TASK ITEM
Could you write out exactly, and only, the lines from the one containing "U5 pin out: VC -> CMP" through the last line of the data, leaving out all pictures?

Before and after images

BEGIN

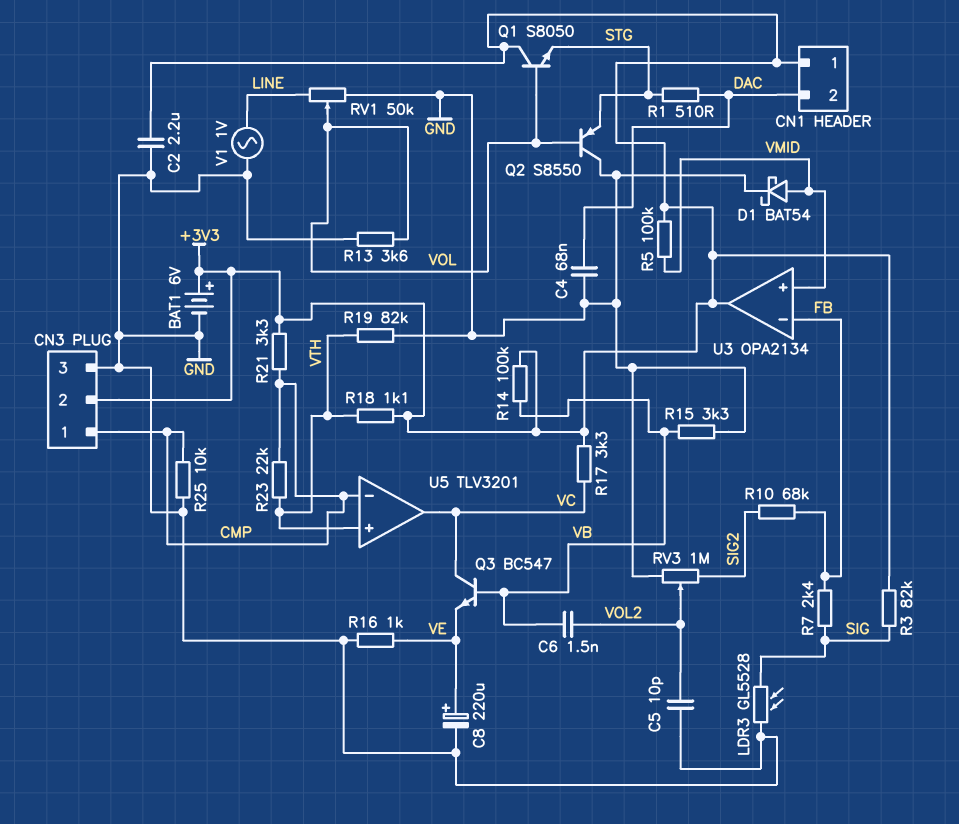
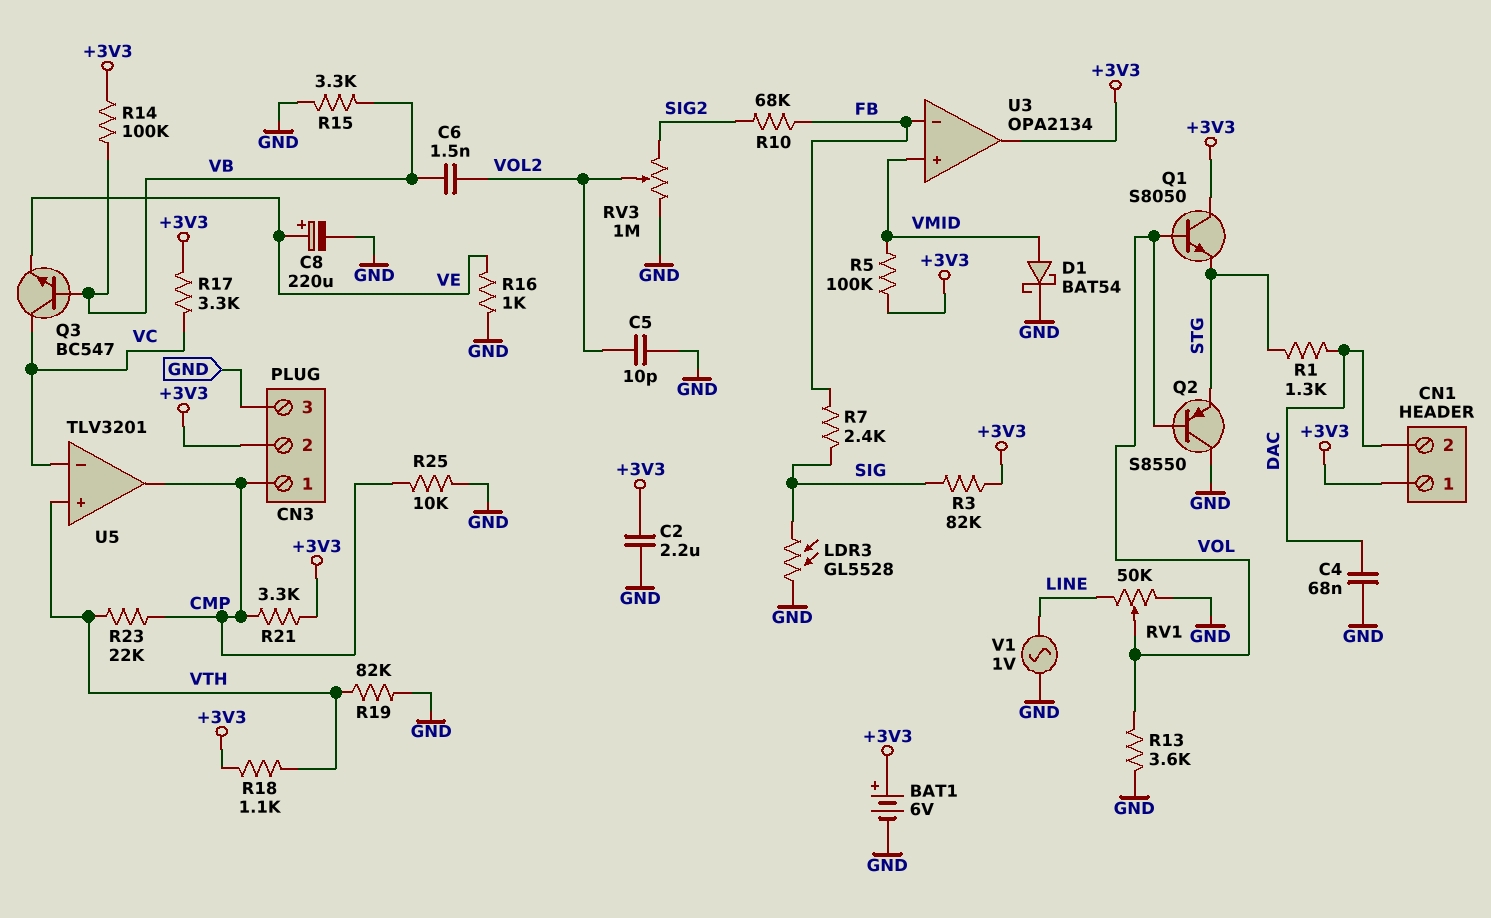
R1: 510 (DAC, STG) -> 1.3k (DAC, STG)
U5 pin in-: CMP -> VC
U5 pin out: VC -> CMP

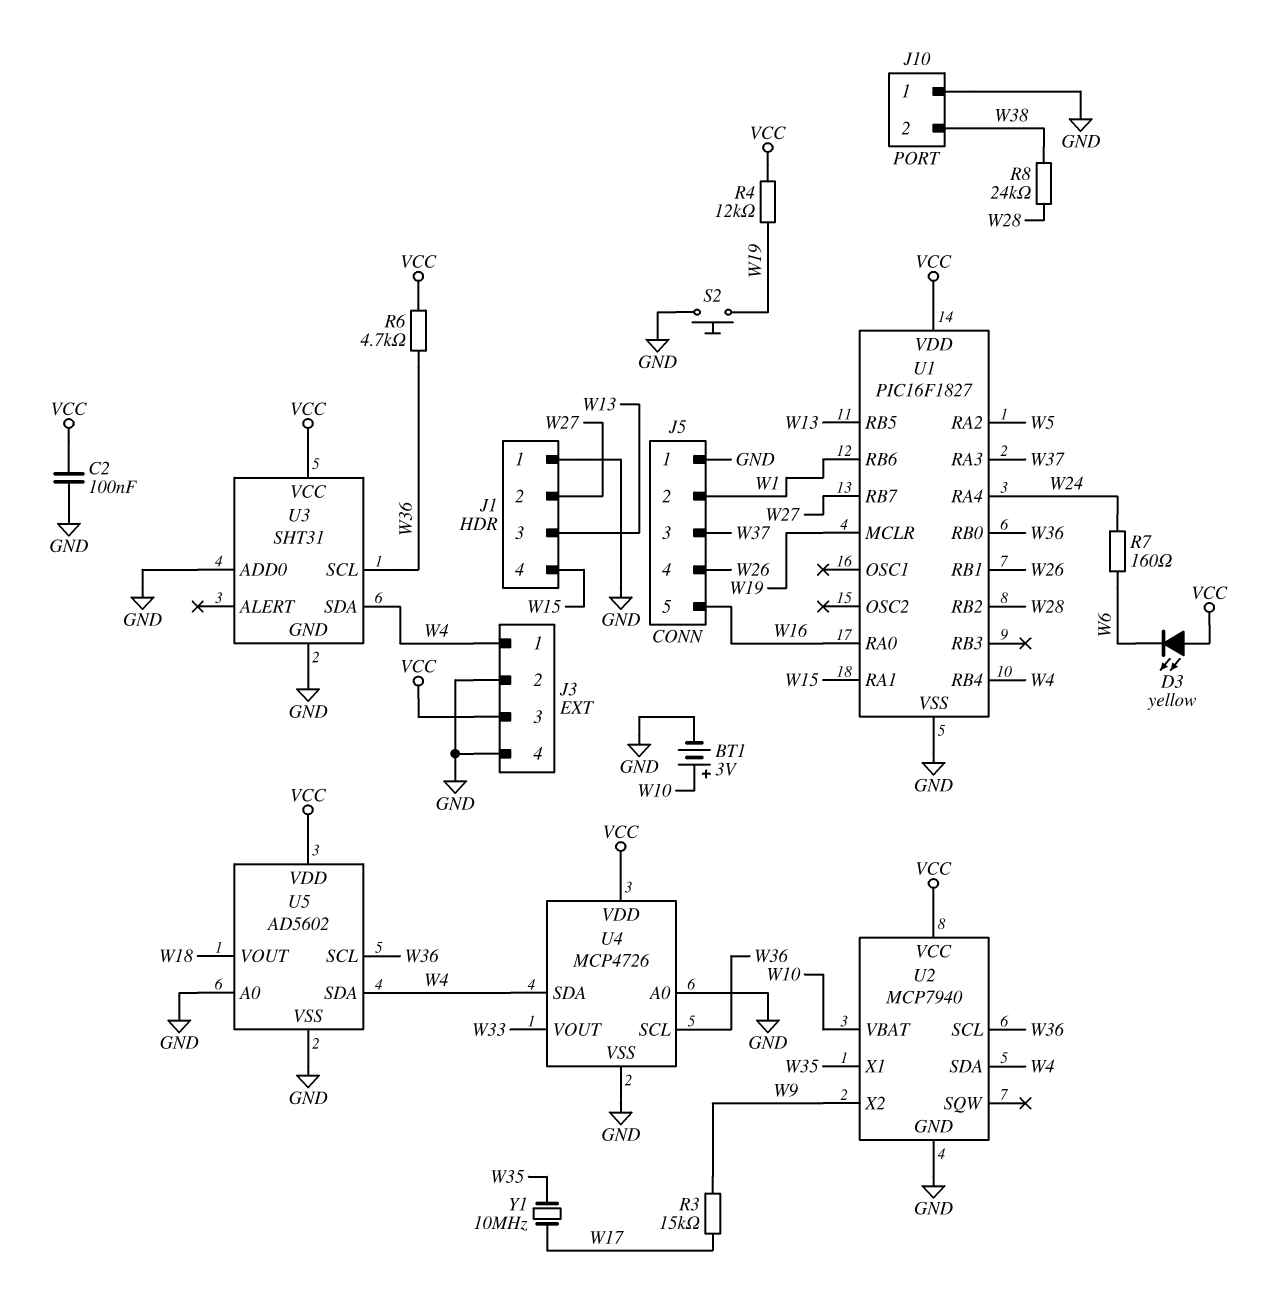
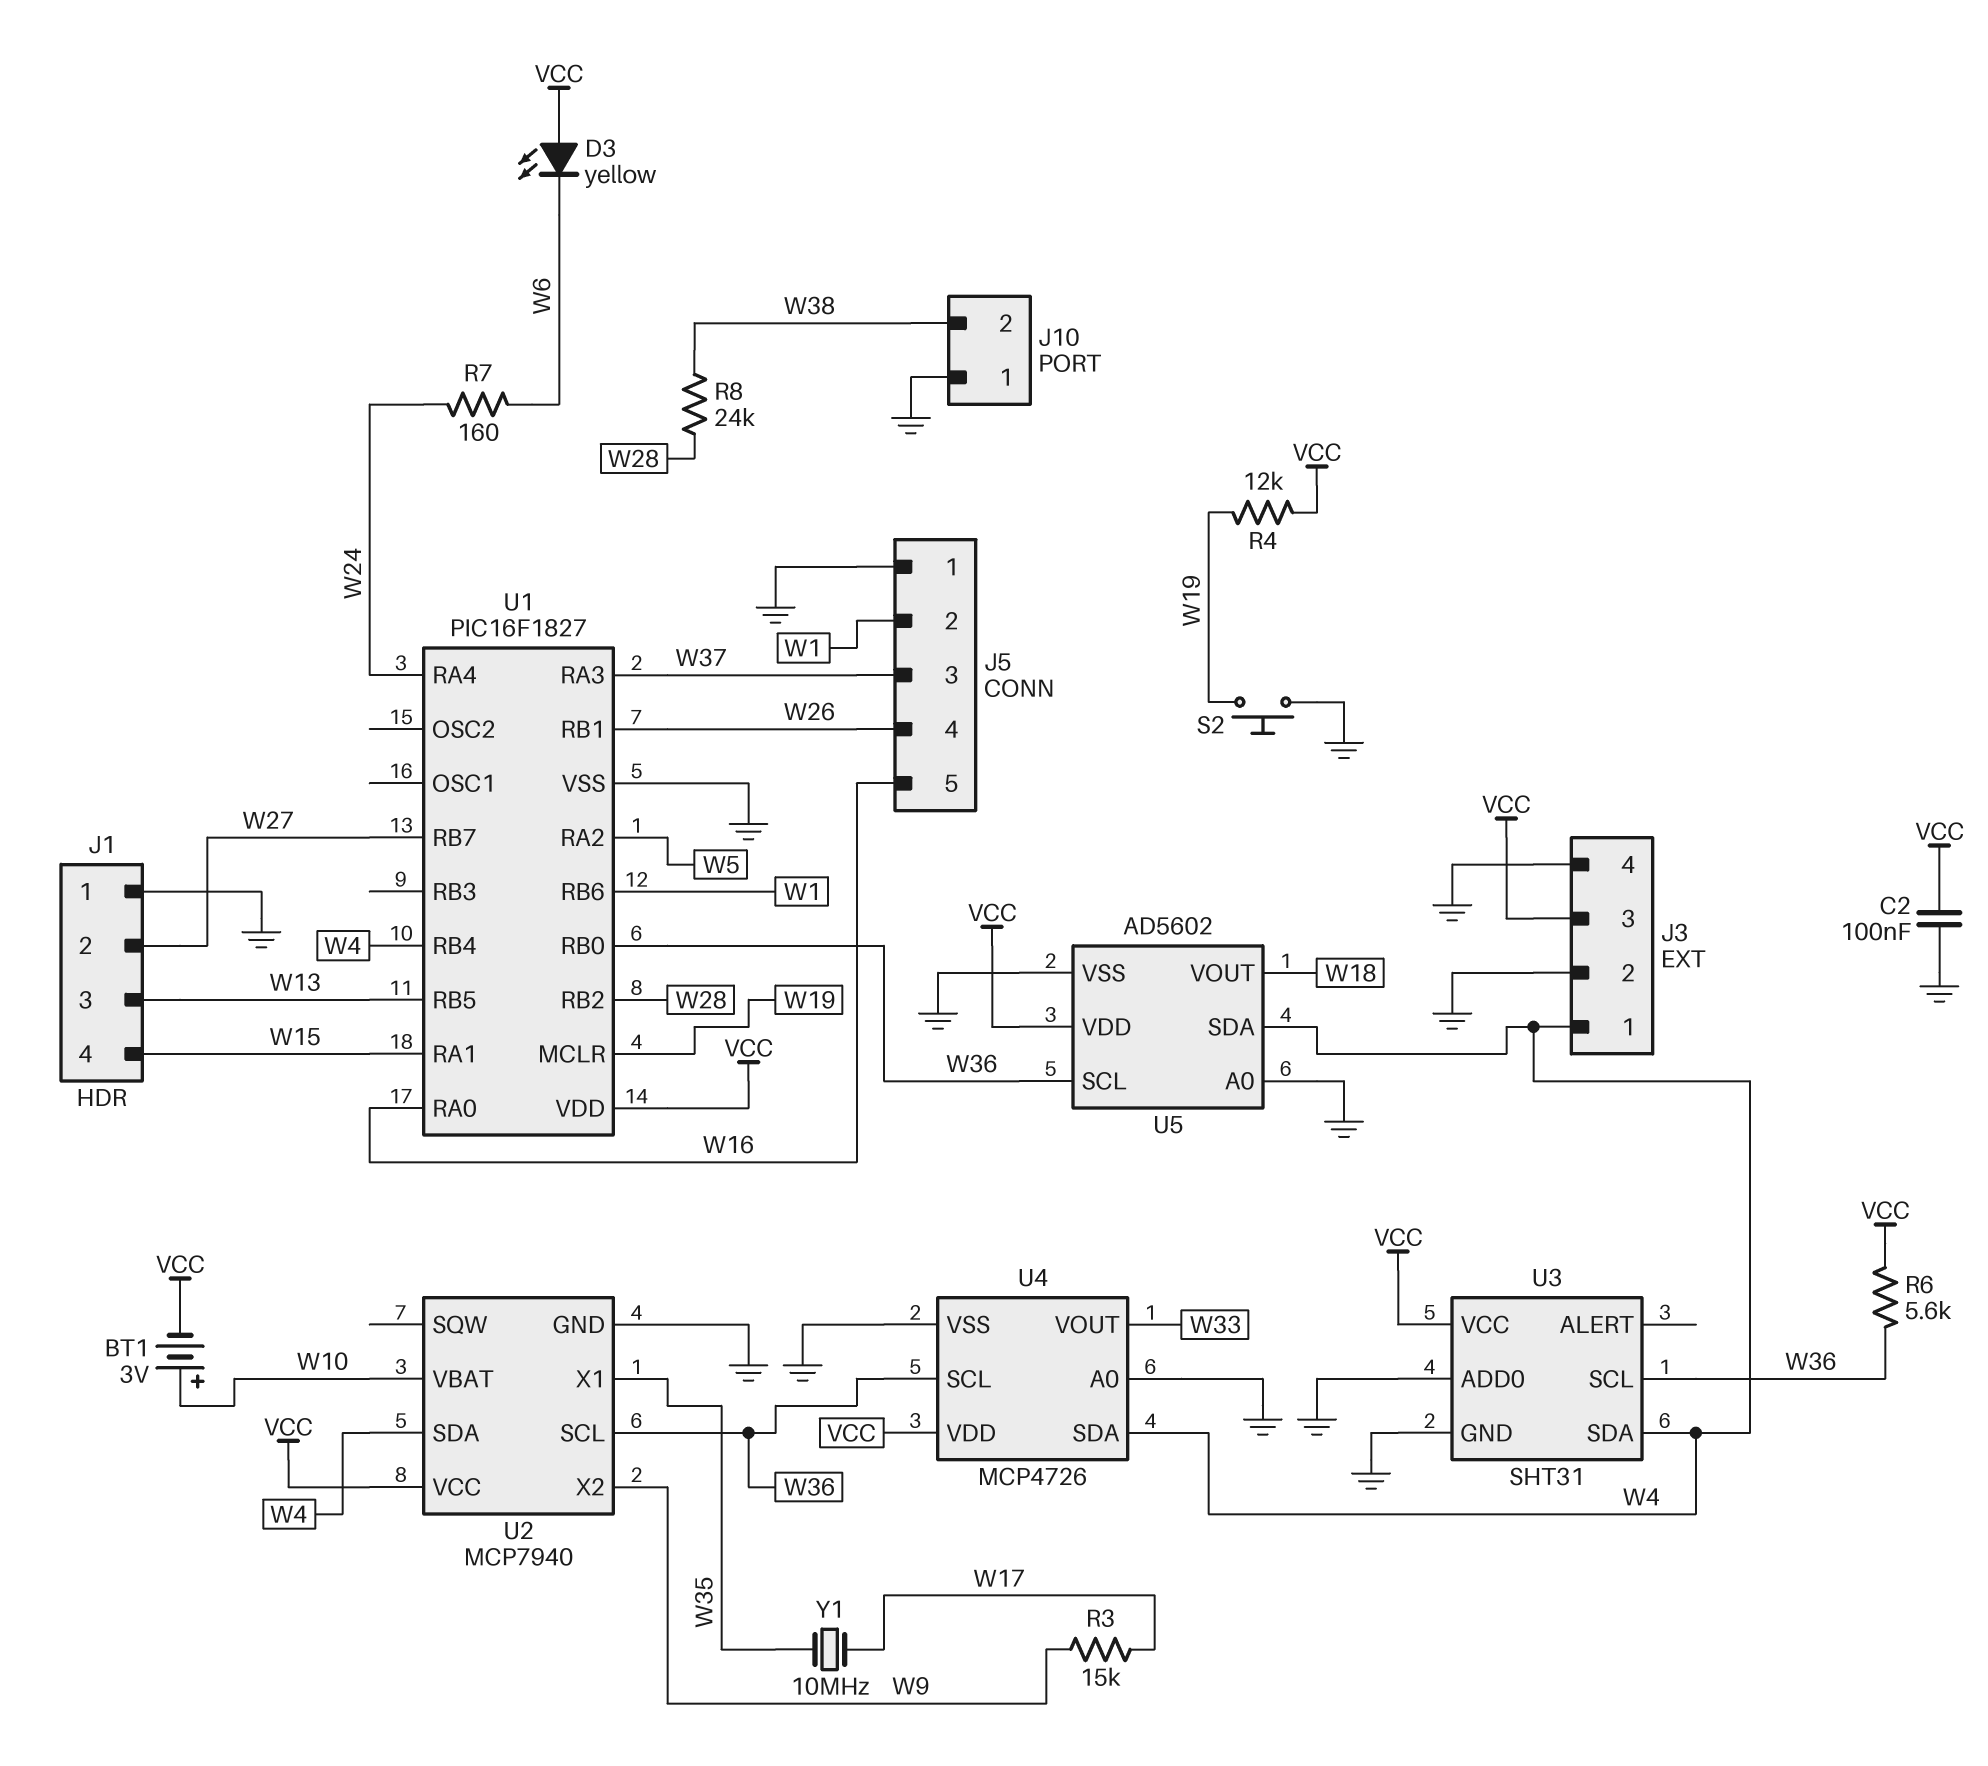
BT1: 3V (plus W10, minus GND) -> 3V (plus W10, minus VCC)
R6: 4.7k (VCC, W36) -> 5.6k (VCC, W36)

END

SOLUTION FOR THIS TASK
U5 pin out: VC -> CMP

BT1: 3V (plus W10, minus GND) -> 3V (plus W10, minus VCC)
R6: 4.7k (VCC, W36) -> 5.6k (VCC, W36)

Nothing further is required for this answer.